**Description of the task:**
Omit all pictures, and print word for word only the lines from the one containing "yellow square: (177, 191)" through the end of the data.

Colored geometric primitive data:

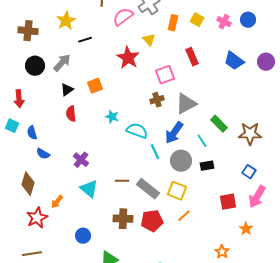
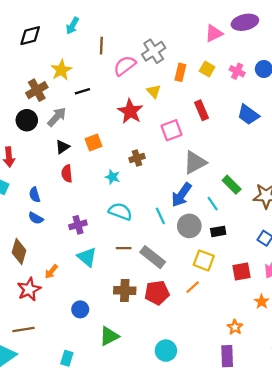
brown cross: (28, 31) -> (37, 90), moved, turned -36
brown cross: (157, 100) -> (137, 158), moved
cyan semicircle: (137, 131) -> (120, 211), moved
blue semicircle: (32, 133) -> (35, 195), moved
purple cross: (81, 160) -> (78, 225), turned 35
yellow square: (177, 191) -> (204, 260), moved

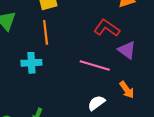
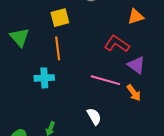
orange arrow: (127, 90) -> (134, 93), moved
white semicircle: (96, 103) -> (94, 116), moved, turned 96

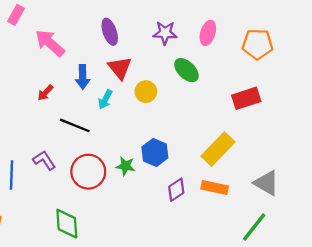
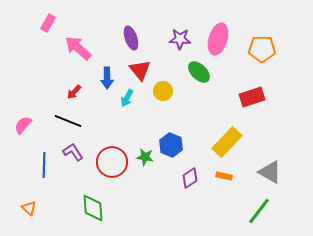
pink ellipse: (208, 33) -> (218, 39), size x1.4
black line: (75, 125) -> (68, 121), moved
orange rectangle: (215, 187) -> (224, 176), size x0.7

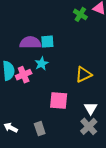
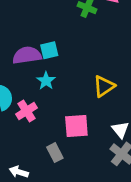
pink cross: (24, 75) -> (26, 111), moved
gray rectangle: (40, 129) -> (55, 153), moved

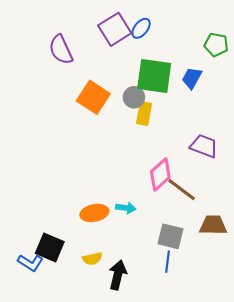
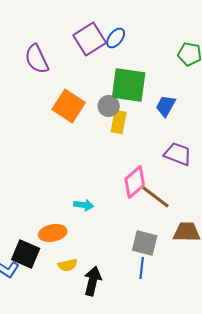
blue trapezoid: (192, 78) -> (166, 106), moved
cyan arrow: (126, 208) -> (84, 205), moved
orange ellipse: (94, 213) -> (53, 233), moved

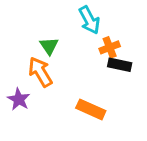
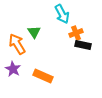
orange arrow: (40, 72) -> (17, 44), moved
orange rectangle: (91, 109) -> (43, 76), moved

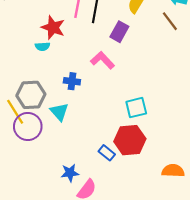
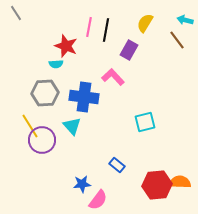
blue cross: (72, 81) -> (84, 97), size x1.8
gray hexagon: (31, 95) -> (45, 93), moved
red hexagon: (130, 140) -> (157, 185), moved

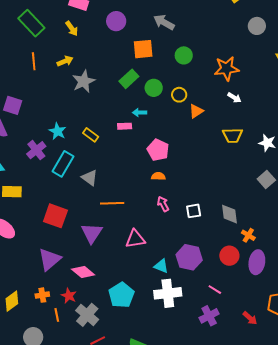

**Task solution:**
yellow square: (177, 191) -> (204, 260), moved

orange arrow: (127, 90) -> (134, 93), moved
white semicircle: (96, 103) -> (94, 116), moved, turned 96

pink ellipse: (208, 33) -> (218, 39), size x1.4
black line: (75, 125) -> (68, 121), moved
orange rectangle: (215, 187) -> (224, 176), size x0.7

pink cross: (24, 75) -> (26, 111), moved
gray rectangle: (40, 129) -> (55, 153), moved

blue trapezoid: (192, 78) -> (166, 106), moved
cyan arrow: (126, 208) -> (84, 205), moved
orange ellipse: (94, 213) -> (53, 233), moved

orange arrow: (40, 72) -> (17, 44), moved
orange rectangle: (91, 109) -> (43, 76), moved

blue cross: (72, 81) -> (84, 97), size x1.8
gray hexagon: (31, 95) -> (45, 93), moved
red hexagon: (130, 140) -> (157, 185), moved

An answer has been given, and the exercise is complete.